## Directive
All the entries need to be quoted exactly, apart from the pictures, which you should drop.

Top of Provided records

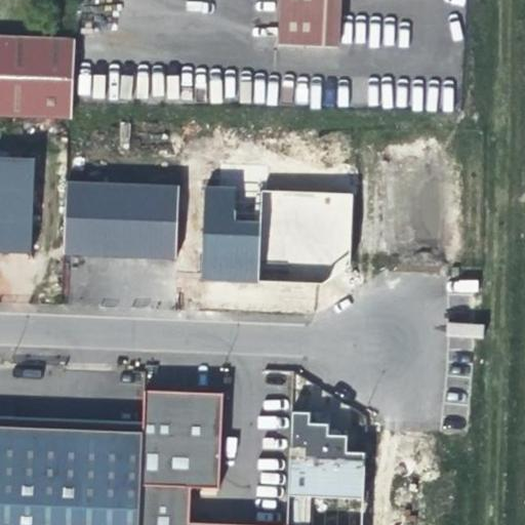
[(283,0),(281,56),(338,56),(339,0),(283,0)]
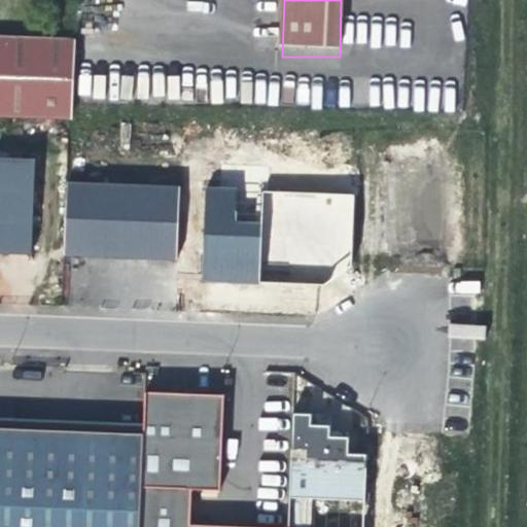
[(0,125),(75,129),(77,55),(0,50),(0,125)]
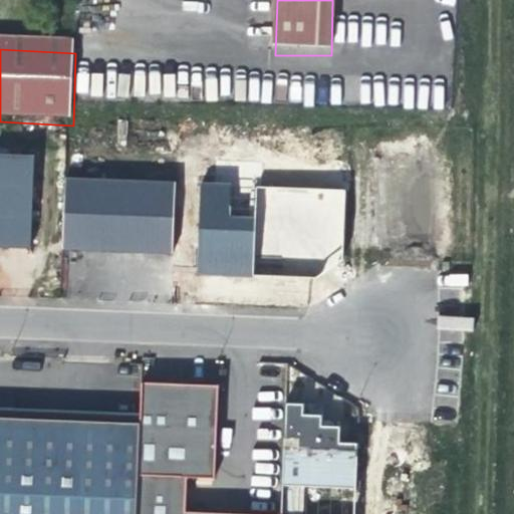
[(0,258),(39,260),(43,166),(1,166),(1,181),(0,181),(0,258)]
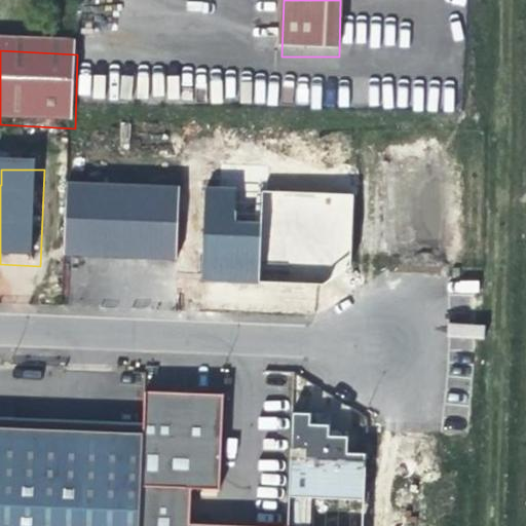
[(202,282),(259,282),(260,220),(235,220),(236,186),(203,186),(202,282)]
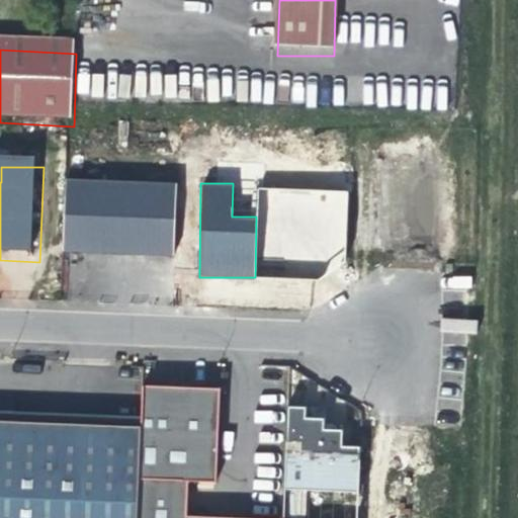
[(310,269),(346,270),(347,189),(259,187),(258,266),(310,267),(310,269)]
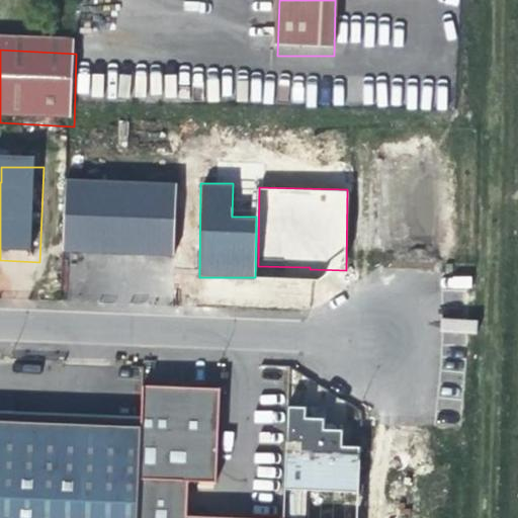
[(178,268),(181,199),(69,194),(66,264),(109,266),(178,268)]
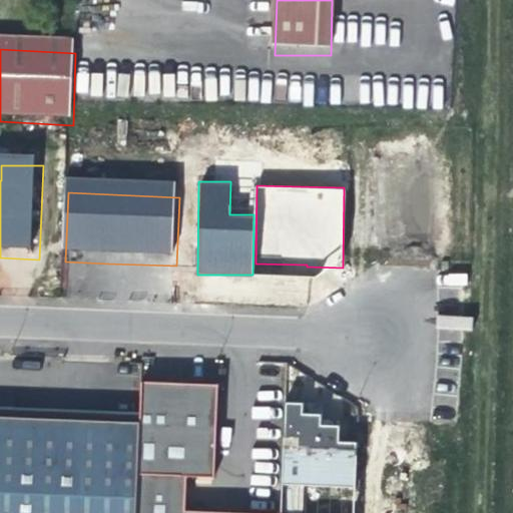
[(0,390),(0,400),(143,407),(144,397),(78,394),(0,390)]
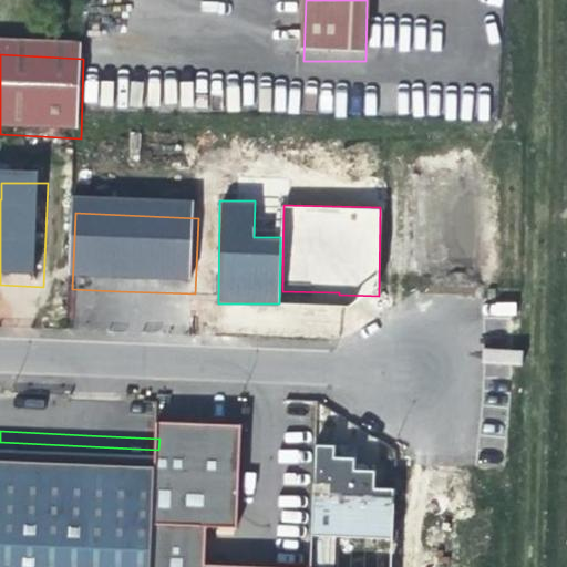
[(160,432),(154,566),(208,566),(209,548),(209,537),(238,536),(241,459),(243,435),(225,435),(175,433),(160,432)]
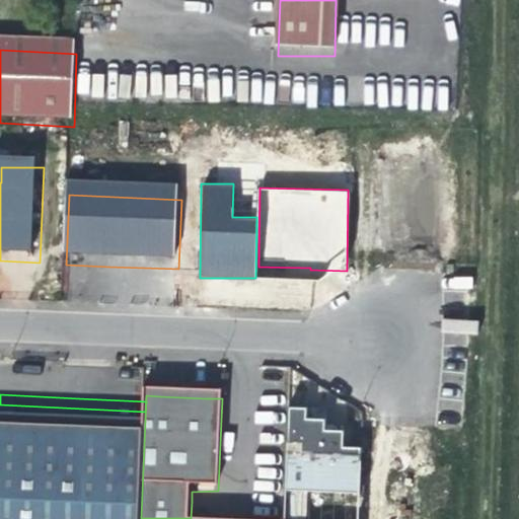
[(0,518),(141,518),(145,419),(145,412),(0,404),(0,518)]
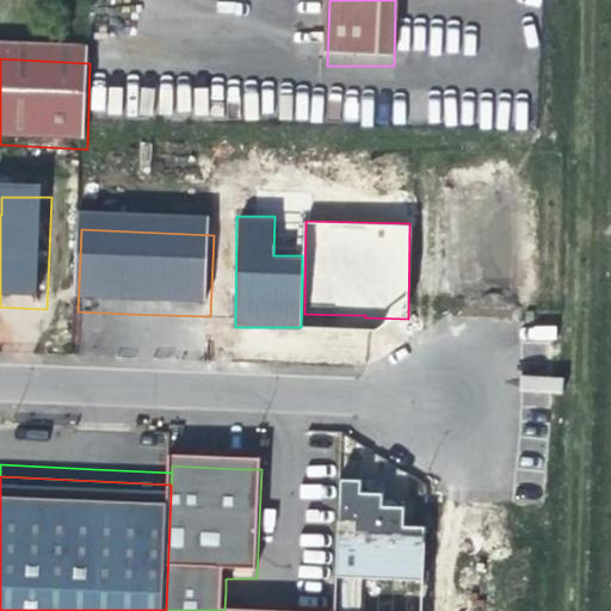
[(338,479),(334,578),(424,580),(425,526),(403,525),(403,506),(383,505),(383,481),(338,479)]
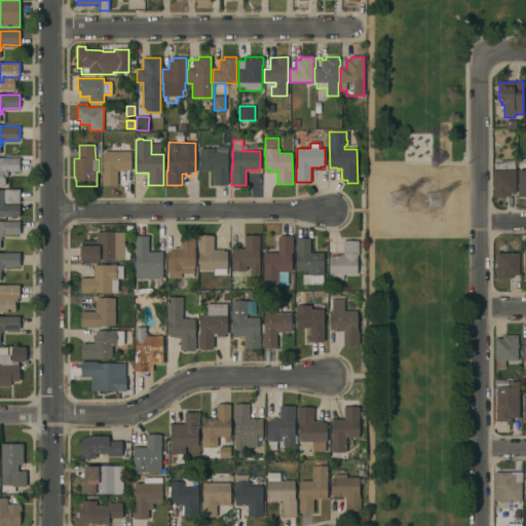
[(215,149),(215,152),(227,153),(227,172),(228,172),(228,185),(214,185),(214,172),(200,172),(200,155),(199,155),(199,148),(215,149)]
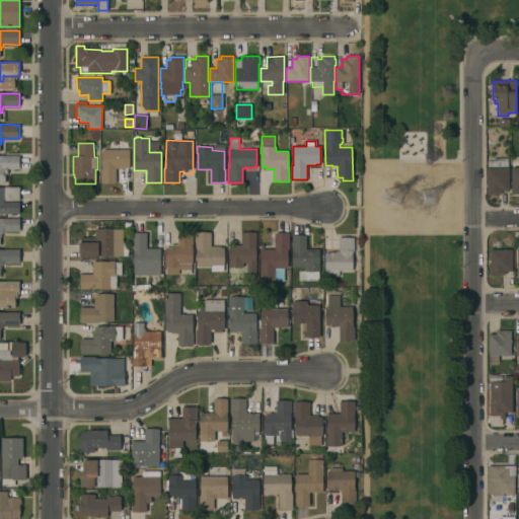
[(130,149),(129,167),(126,167),(126,168),(116,168),(116,183),(100,183),(100,169),(102,169),(102,149),(130,149)]
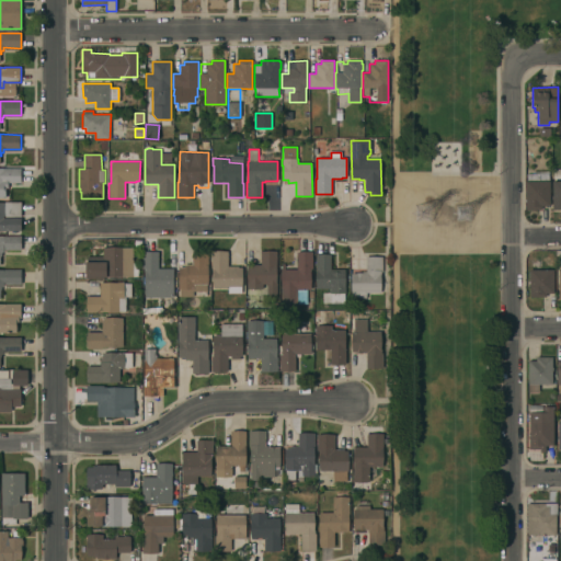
[(0,169),(21,169),(21,183),(8,183),(8,189),(6,189),(6,198),(0,197),(0,169)]
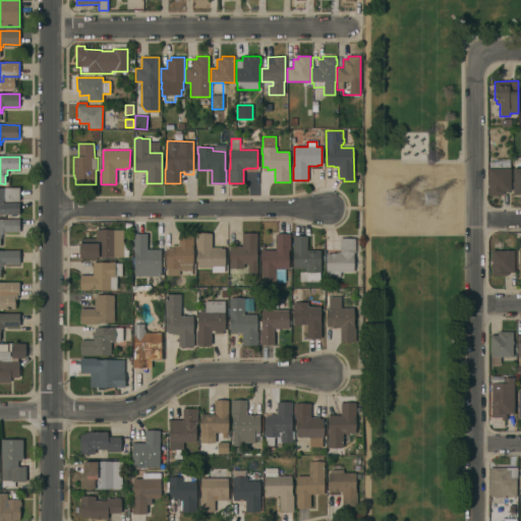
[(488,195),(488,185),(487,185),(487,183),(488,183),(488,169),(489,169),(489,162),(495,162),(495,159),(510,159),(510,169),(511,169),(511,191),(504,191),(504,195),(488,195)]
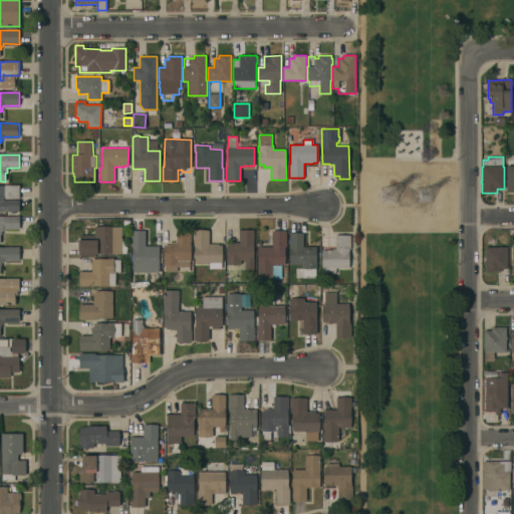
[(513,167),(513,193),(506,193),(506,183),(505,183),(505,180),(506,180),(506,167),(513,167)]
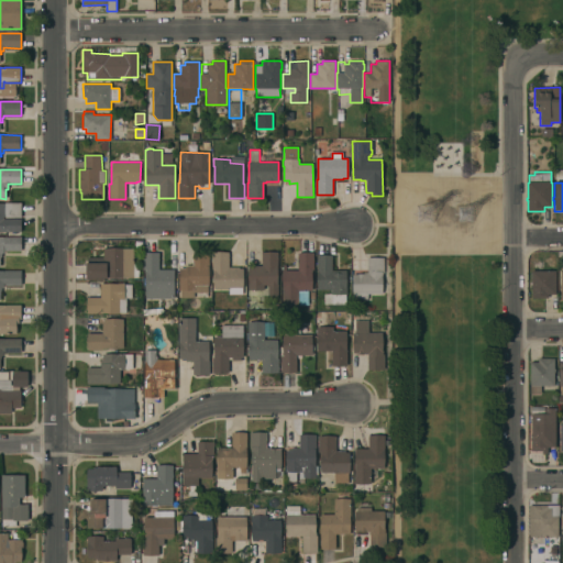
[(0,232),(0,203),(4,203),(4,202),(21,202),(21,218),(4,218),(4,217),(3,217),(3,219),(21,219),(21,232),(0,232)]
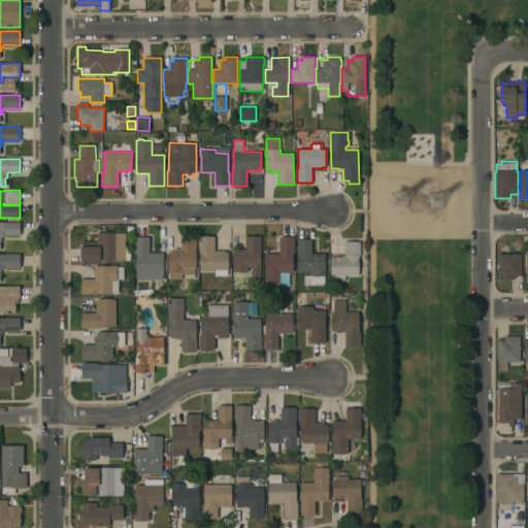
[(0,222),(20,222),(20,236),(3,236),(3,237),(2,237),(2,241),(1,241),(1,250),(0,250),(0,222)]
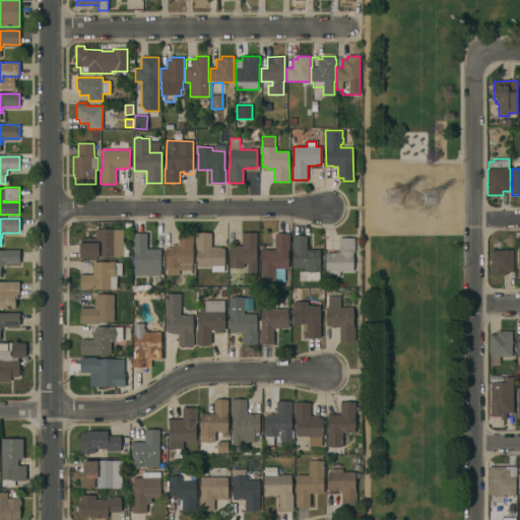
[(123,230),(123,244),(126,244),(126,250),(128,250),(129,257),(95,257),(95,258),(80,258),(79,243),(81,243),(81,238),(95,238),(95,230),(123,230)]
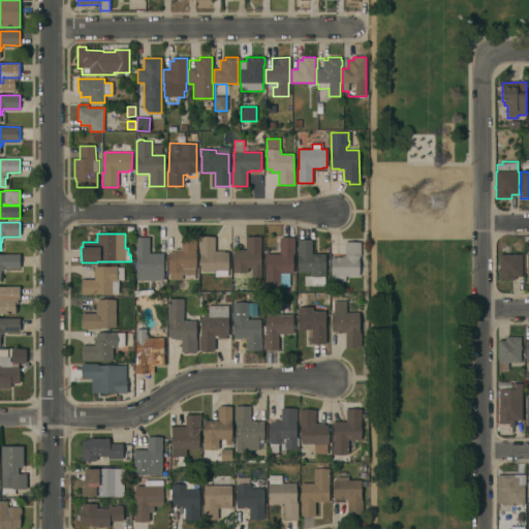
[(196,237),(196,275),(182,275),(182,280),(169,280),(169,273),(168,273),(168,252),(174,252),(174,250),(181,250),(181,237),(196,237)]
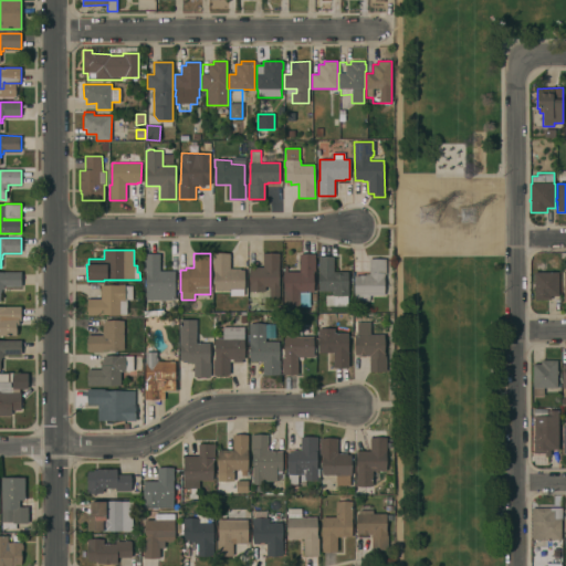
[(280,253),(280,266),(279,266),(279,286),(280,286),(280,294),(270,294),(270,287),(265,287),(265,292),(250,292),(249,268),(263,268),(263,253),(280,253)]
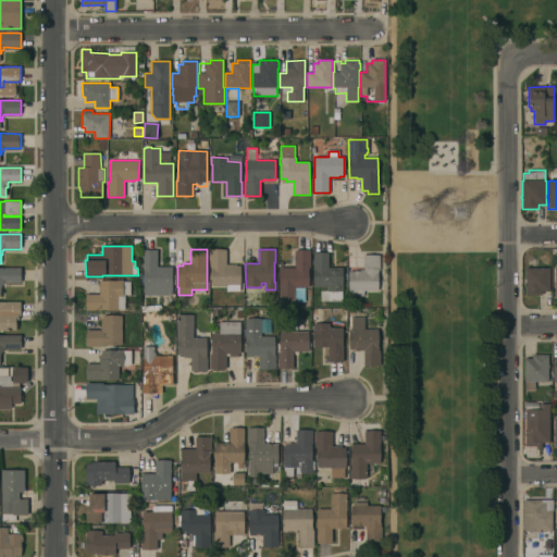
[(144,296),(144,270),(143,270),(143,267),(141,267),(141,250),(158,250),(158,267),(172,267),(172,296),(144,296)]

Bottom of Provided records

## Output for this exercise
[(283,0),(281,56),(338,56),(339,0),(283,0)]
[(0,125),(75,129),(77,55),(0,50),(0,125)]
[(0,258),(39,260),(43,166),(1,166),(1,181),(0,181),(0,258)]
[(202,282),(259,282),(260,220),(235,220),(236,186),(203,186),(202,282)]
[(310,269),(346,270),(347,189),(259,187),(258,266),(310,267),(310,269)]
[(178,268),(181,199),(69,194),(66,264),(109,266),(178,268)]
[(0,390),(0,400),(143,407),(144,397),(78,394),(0,390)]
[(160,432),(154,566),(208,566),(209,548),(209,537),(238,536),(241,459),(243,435),(225,435),(175,433),(160,432)]
[(0,518),(141,518),(145,419),(145,412),(0,404),(0,518)]
[(338,479),(334,578),(424,580),(425,526),(403,525),(403,506),(383,505),(383,481),(338,479)]
[(215,149),(215,152),(227,153),(227,172),(228,172),(228,185),(214,185),(214,172),(200,172),(200,155),(199,155),(199,148),(215,149)]
[(130,149),(129,167),(126,167),(126,168),(116,168),(116,183),(100,183),(100,169),(102,169),(102,149),(130,149)]
[(0,169),(21,169),(21,183),(8,183),(8,189),(6,189),(6,198),(0,197),(0,169)]
[(488,195),(488,185),(487,185),(487,183),(488,183),(488,169),(489,169),(489,162),(495,162),(495,159),(510,159),(510,169),(511,169),(511,191),(504,191),(504,195),(488,195)]
[(513,167),(513,193),(506,193),(506,183),(505,183),(505,180),(506,180),(506,167),(513,167)]
[(0,232),(0,203),(4,203),(4,202),(21,202),(21,218),(4,218),(4,217),(3,217),(3,219),(21,219),(21,232),(0,232)]
[(0,222),(20,222),(20,236),(3,236),(3,237),(2,237),(2,241),(1,241),(1,250),(0,250),(0,222)]
[(123,230),(123,244),(126,244),(126,250),(128,250),(129,257),(95,257),(95,258),(80,258),(79,243),(81,243),(81,238),(95,238),(95,230),(123,230)]
[(196,237),(196,275),(182,275),(182,280),(169,280),(169,273),(168,273),(168,252),(174,252),(174,250),(181,250),(181,237),(196,237)]
[(280,253),(280,266),(279,266),(279,286),(280,286),(280,294),(270,294),(270,287),(265,287),(265,292),(250,292),(249,268),(263,268),(263,253),(280,253)]
[(144,296),(144,270),(143,270),(143,267),(141,267),(141,250),(158,250),(158,267),(172,267),(172,296),(144,296)]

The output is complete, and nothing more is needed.